**WHAT THIS TASK INVOLVES**
Among the records below, the line containing "D2: LED orange" marks the start. Output it and all lines after it exactly.

(Dataset records)
*-*-*
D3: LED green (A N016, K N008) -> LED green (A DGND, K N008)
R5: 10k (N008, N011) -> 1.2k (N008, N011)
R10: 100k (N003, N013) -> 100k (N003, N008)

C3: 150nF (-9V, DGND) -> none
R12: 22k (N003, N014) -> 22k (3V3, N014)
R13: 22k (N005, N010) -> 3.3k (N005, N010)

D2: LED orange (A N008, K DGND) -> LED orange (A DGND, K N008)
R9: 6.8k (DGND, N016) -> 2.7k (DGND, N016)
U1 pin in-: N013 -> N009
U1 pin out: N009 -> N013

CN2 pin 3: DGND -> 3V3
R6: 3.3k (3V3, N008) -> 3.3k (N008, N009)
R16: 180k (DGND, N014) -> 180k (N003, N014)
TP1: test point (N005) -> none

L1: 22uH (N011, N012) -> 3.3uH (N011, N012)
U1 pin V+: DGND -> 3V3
*-*-*
**RESPONSE**
D2: LED orange (A N008, K DGND) -> LED orange (A DGND, K N008)
R9: 6.8k (DGND, N016) -> 2.7k (DGND, N016)
U1 pin in-: N013 -> N009
U1 pin out: N009 -> N013

CN2 pin 3: DGND -> 3V3
R6: 3.3k (3V3, N008) -> 3.3k (N008, N009)
R16: 180k (DGND, N014) -> 180k (N003, N014)
TP1: test point (N005) -> none

L1: 22uH (N011, N012) -> 3.3uH (N011, N012)
U1 pin V+: DGND -> 3V3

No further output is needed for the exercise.